Dataset excerpts:
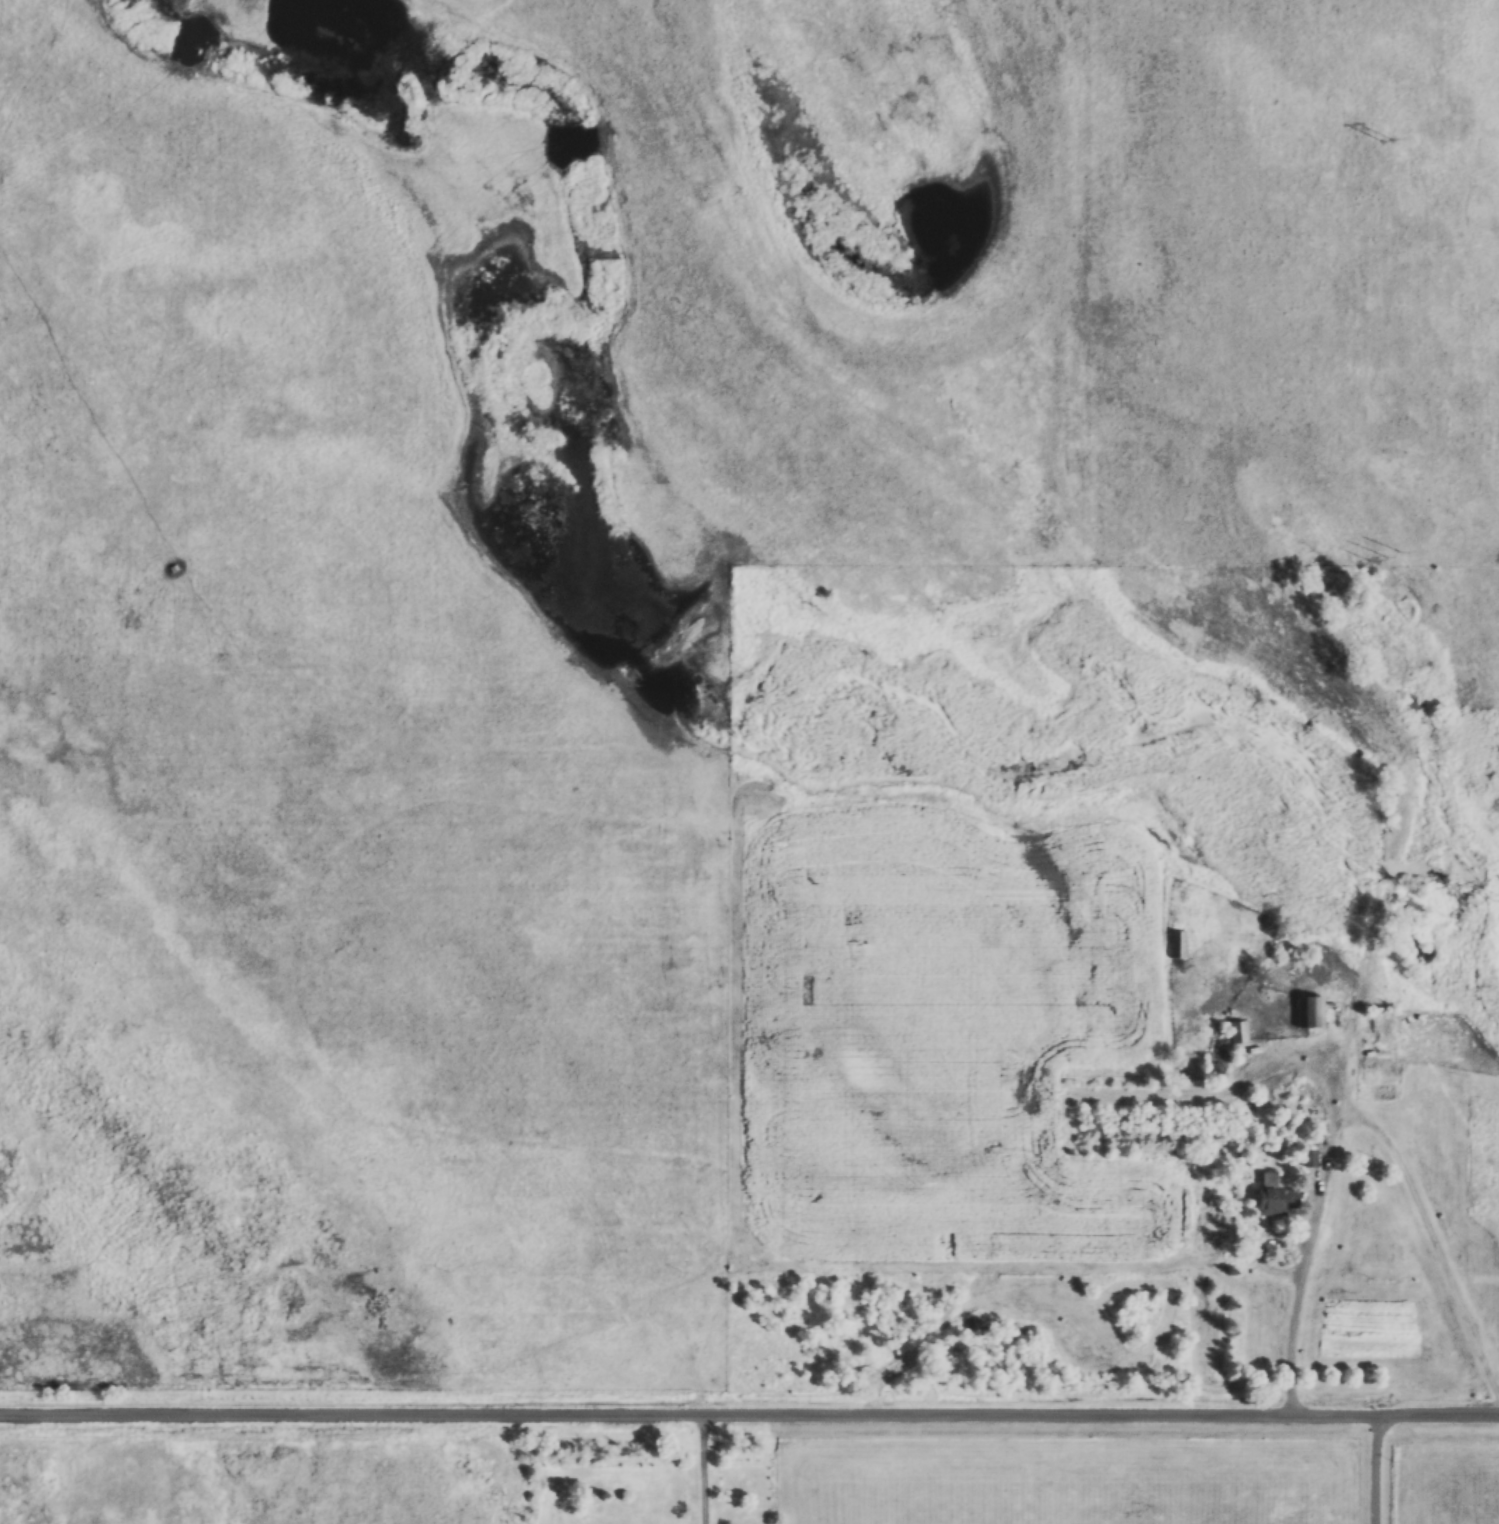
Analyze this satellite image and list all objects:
power tower: (1385, 140)
power tower: (1383, 556)
power tower: (1496, 899)
building: (1174, 944)
building: (1311, 1012)
building: (1235, 1031)
road: (1356, 1124)
building: (1307, 1157)
building: (1272, 1199)
road: (749, 1418)
road: (1375, 1470)
road: (704, 1471)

Assignment:
Produce a verbatim transcription of every line in the listing, images omitted.

Answer for the task:
Analyze this satellite image and list all objects:
power tower: (1385, 140)
power tower: (1383, 556)
power tower: (1496, 899)
building: (1174, 944)
building: (1311, 1012)
building: (1235, 1031)
road: (1356, 1124)
building: (1307, 1157)
building: (1272, 1199)
road: (749, 1418)
road: (1375, 1470)
road: (704, 1471)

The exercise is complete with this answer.